* _EXERCISE DESCRIPTION_: Pictures are to be dropped, and only the lines from the one containing "U3: NOT 74HC04" through the end of the data below are to be reproduced as written.

*** LISTED RECORDS Section Begins ***

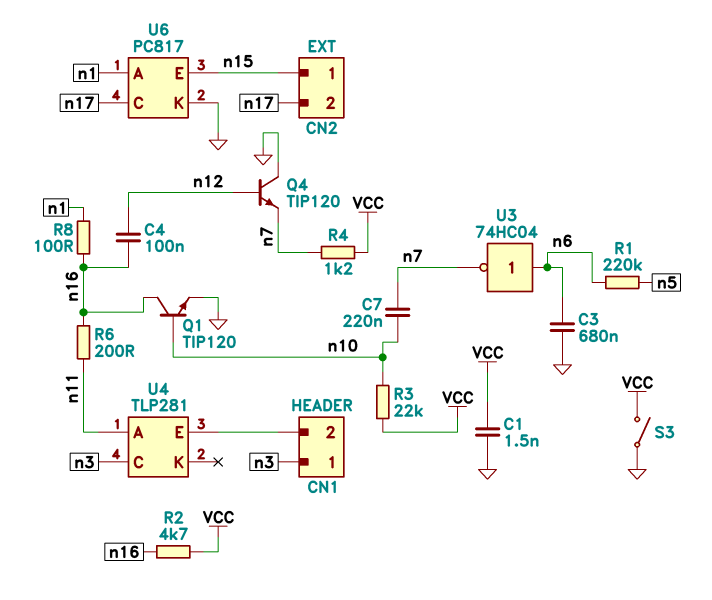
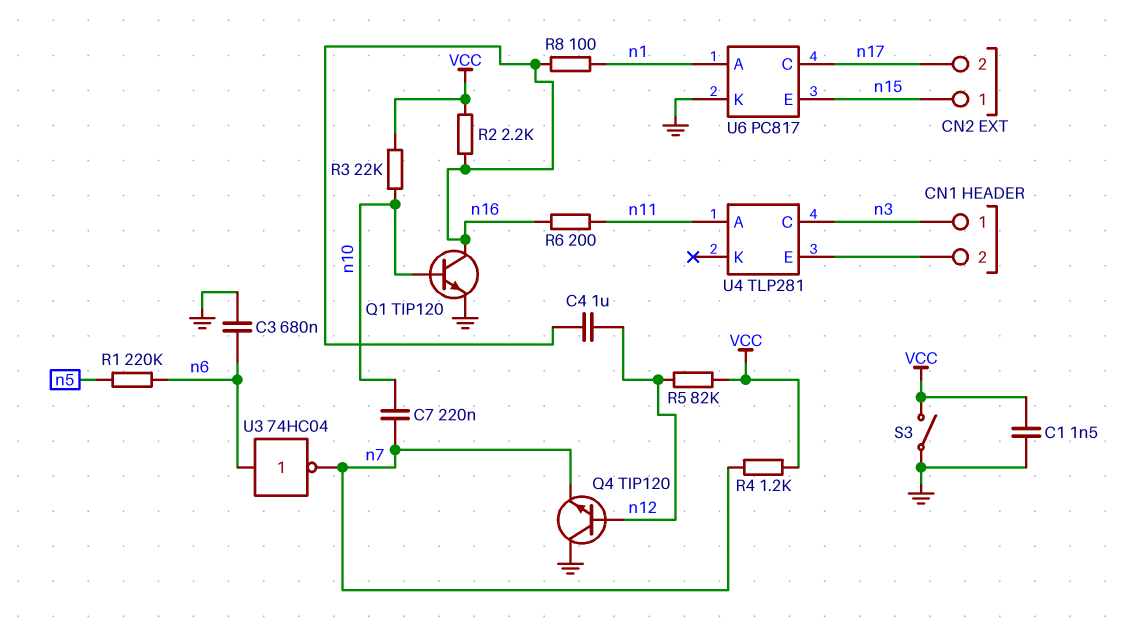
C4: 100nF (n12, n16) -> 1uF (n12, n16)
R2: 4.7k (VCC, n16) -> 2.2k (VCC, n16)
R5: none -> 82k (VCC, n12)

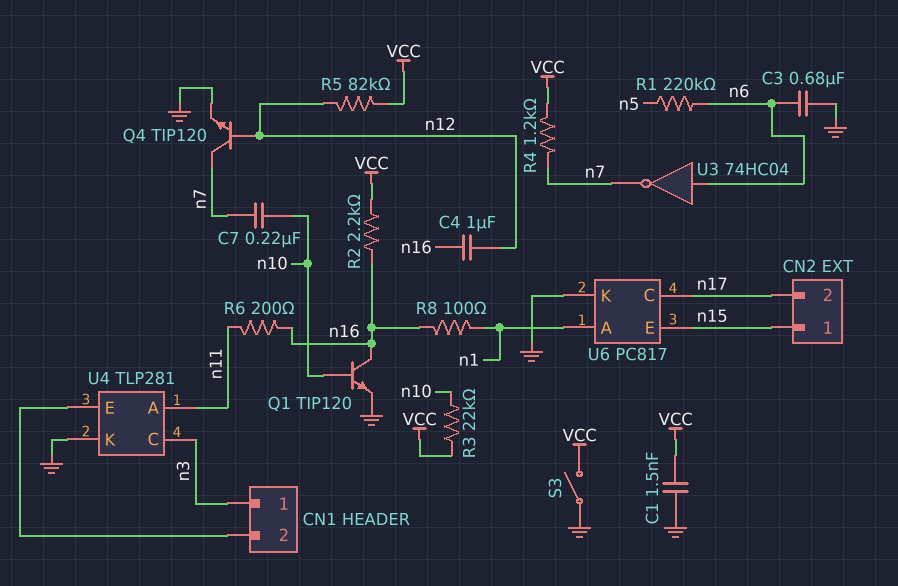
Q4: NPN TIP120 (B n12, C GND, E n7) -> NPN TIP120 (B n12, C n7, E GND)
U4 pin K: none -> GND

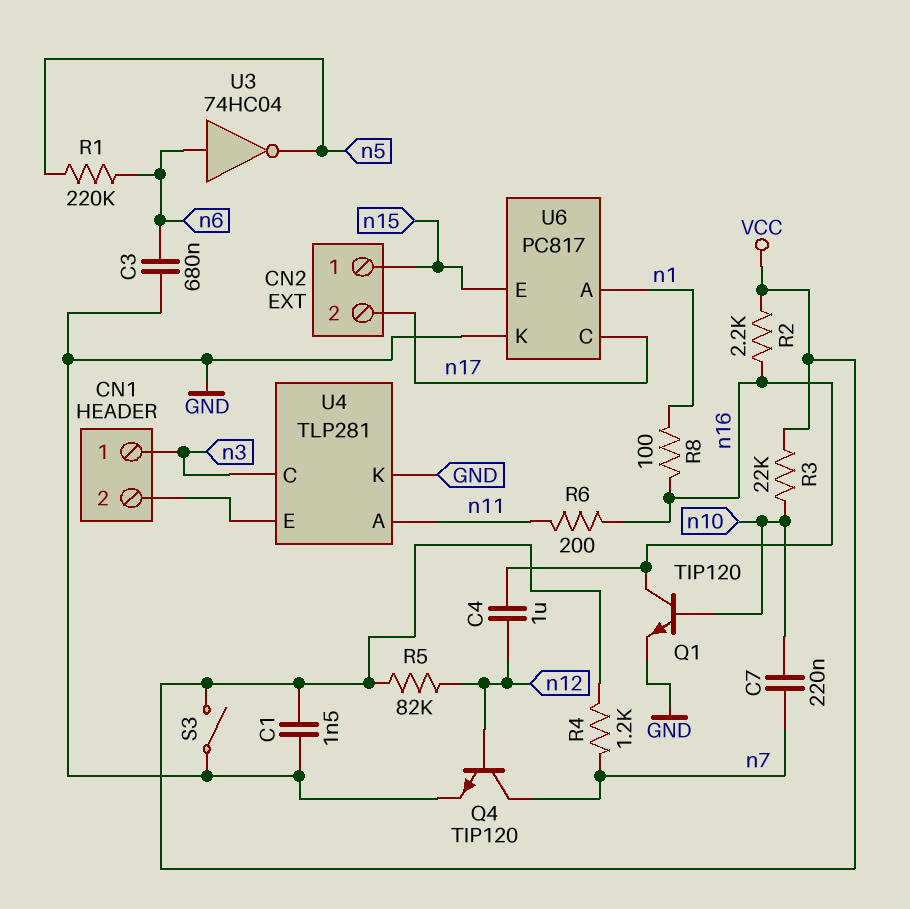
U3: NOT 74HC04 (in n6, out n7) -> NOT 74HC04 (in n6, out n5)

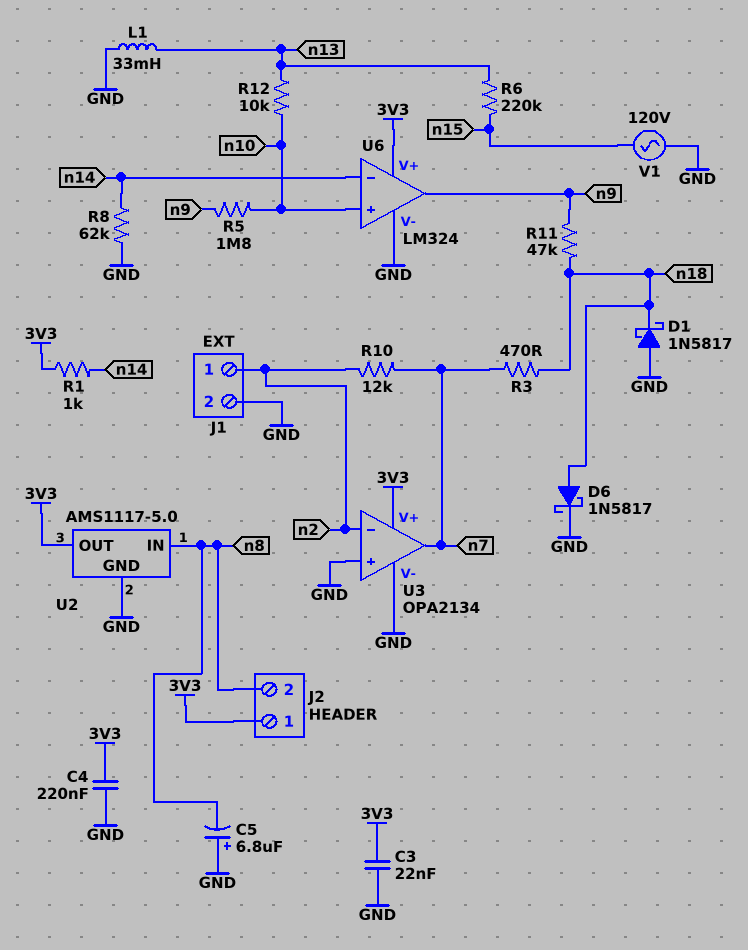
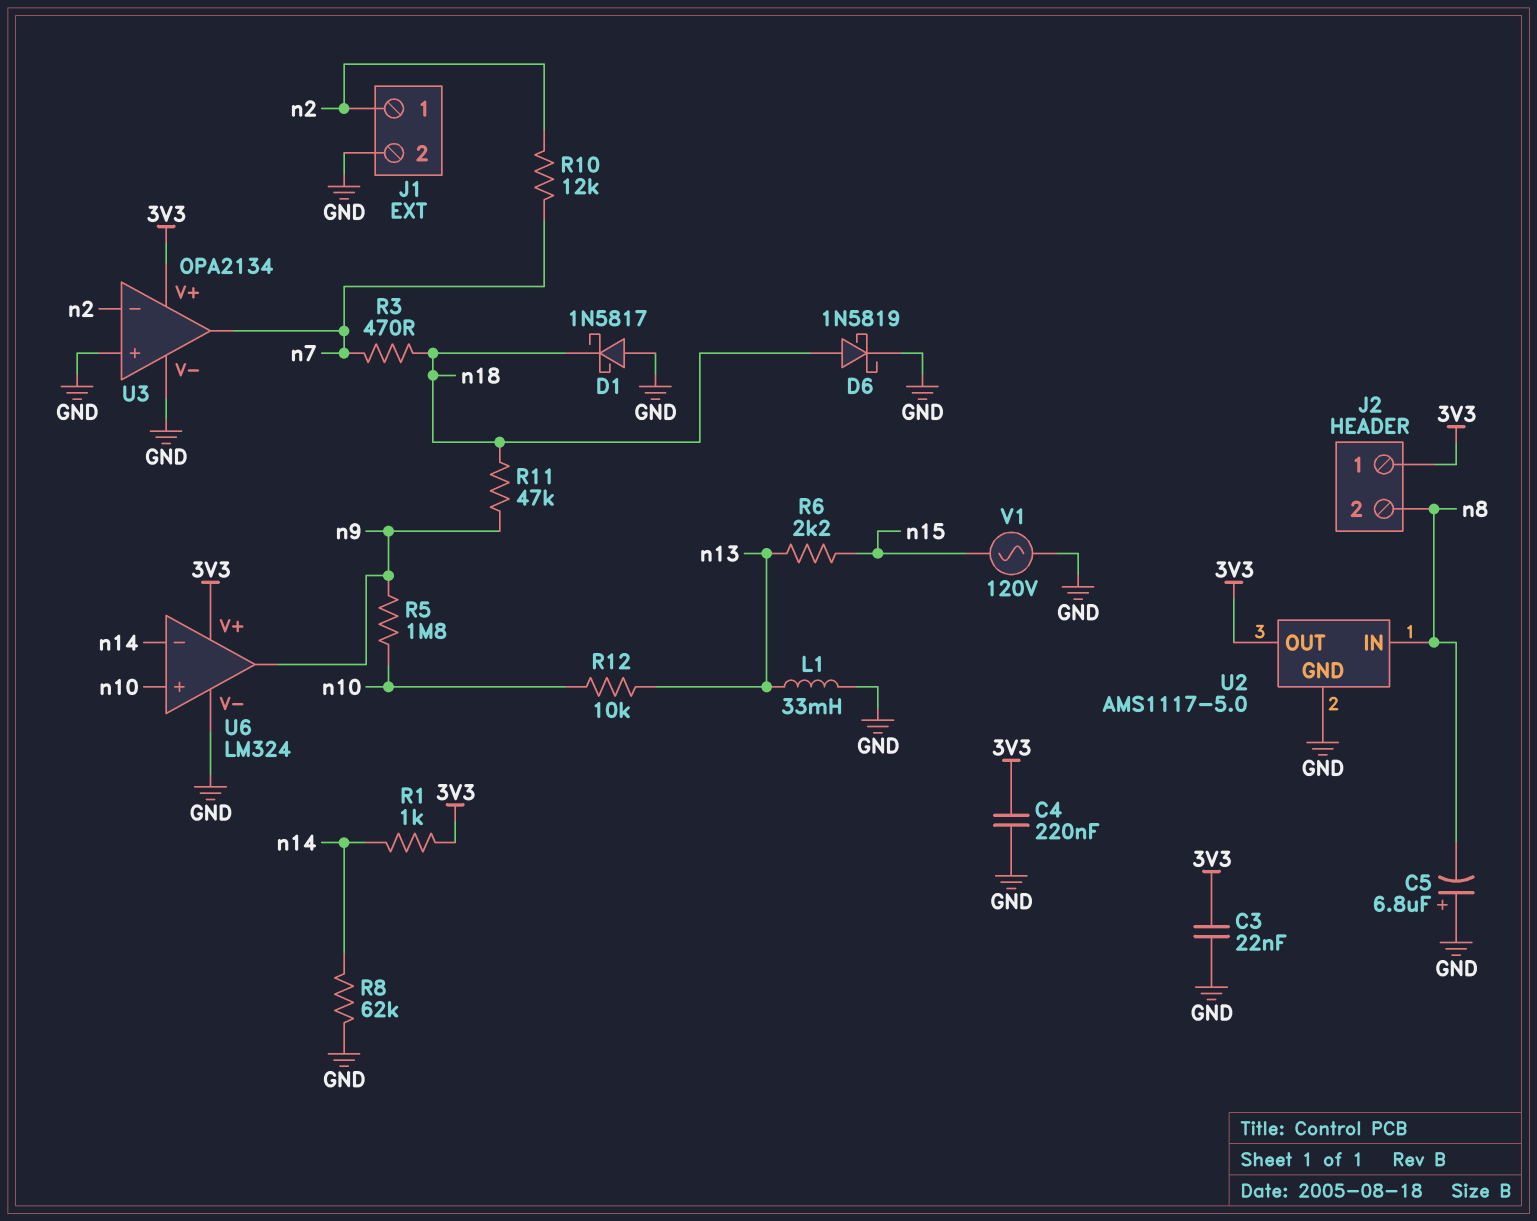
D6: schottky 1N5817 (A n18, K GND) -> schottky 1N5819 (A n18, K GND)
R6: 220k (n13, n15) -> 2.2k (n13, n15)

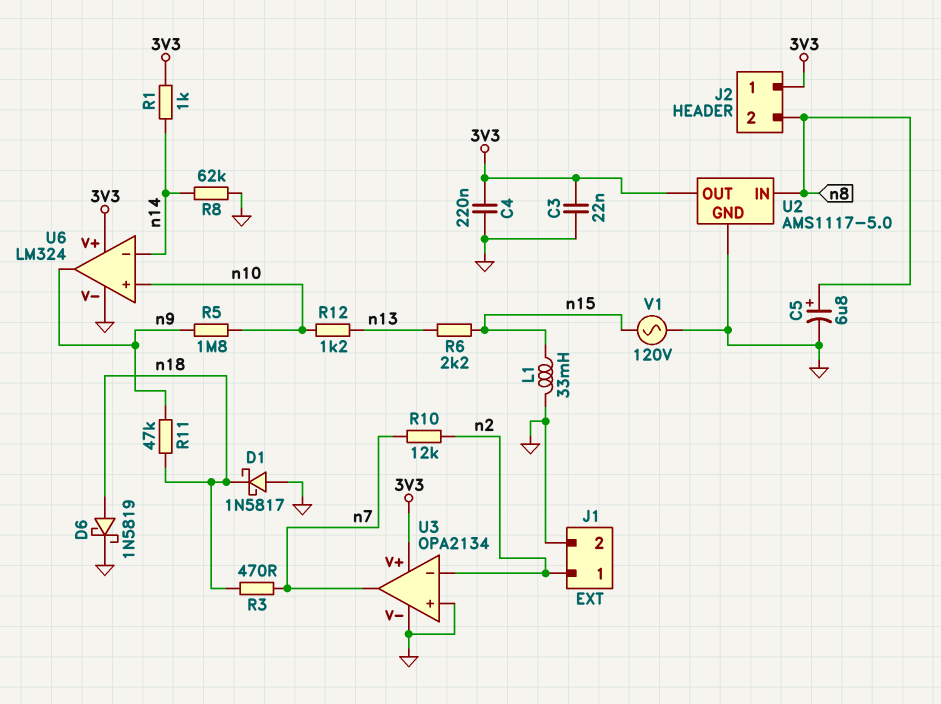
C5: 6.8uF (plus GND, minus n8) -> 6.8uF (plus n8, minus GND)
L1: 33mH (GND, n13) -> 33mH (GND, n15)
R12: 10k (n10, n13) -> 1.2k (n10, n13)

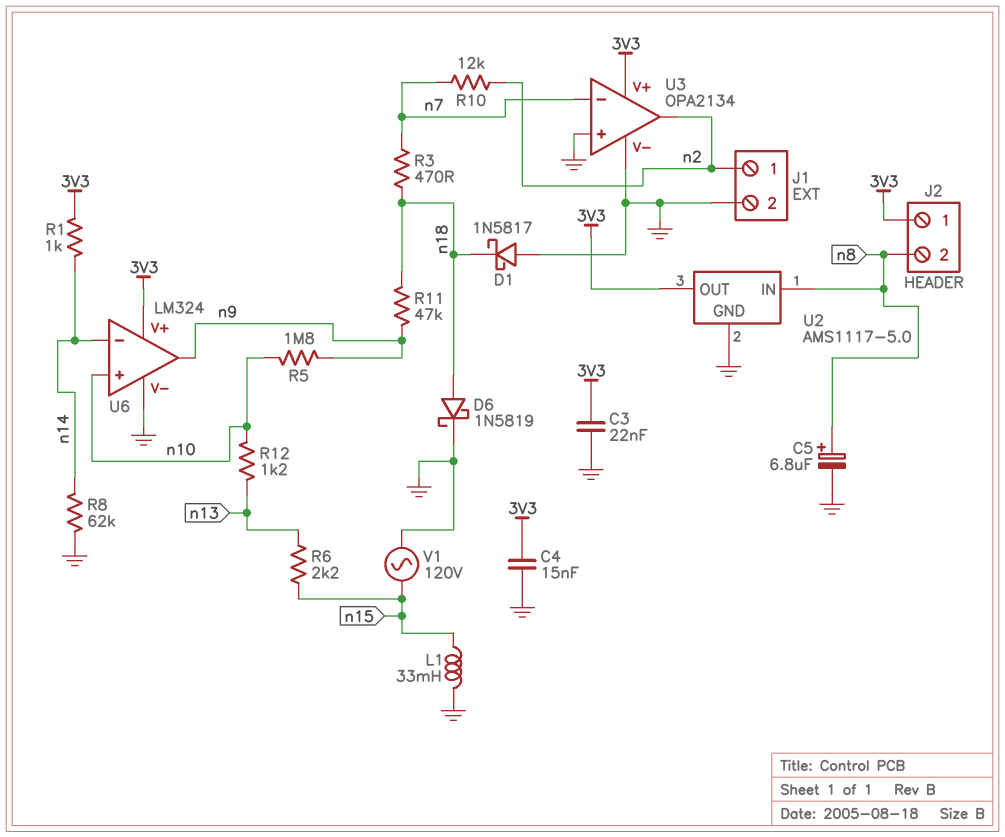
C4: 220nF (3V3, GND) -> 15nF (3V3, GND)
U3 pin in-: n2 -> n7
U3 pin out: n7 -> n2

*** LISTED RECORDS Section Ends ***

* _EXERCISE SOLUTION_:
U3: NOT 74HC04 (in n6, out n7) -> NOT 74HC04 (in n6, out n5)

D6: schottky 1N5817 (A n18, K GND) -> schottky 1N5819 (A n18, K GND)
R6: 220k (n13, n15) -> 2.2k (n13, n15)

C5: 6.8uF (plus GND, minus n8) -> 6.8uF (plus n8, minus GND)
L1: 33mH (GND, n13) -> 33mH (GND, n15)
R12: 10k (n10, n13) -> 1.2k (n10, n13)

C4: 220nF (3V3, GND) -> 15nF (3V3, GND)
U3 pin in-: n2 -> n7
U3 pin out: n7 -> n2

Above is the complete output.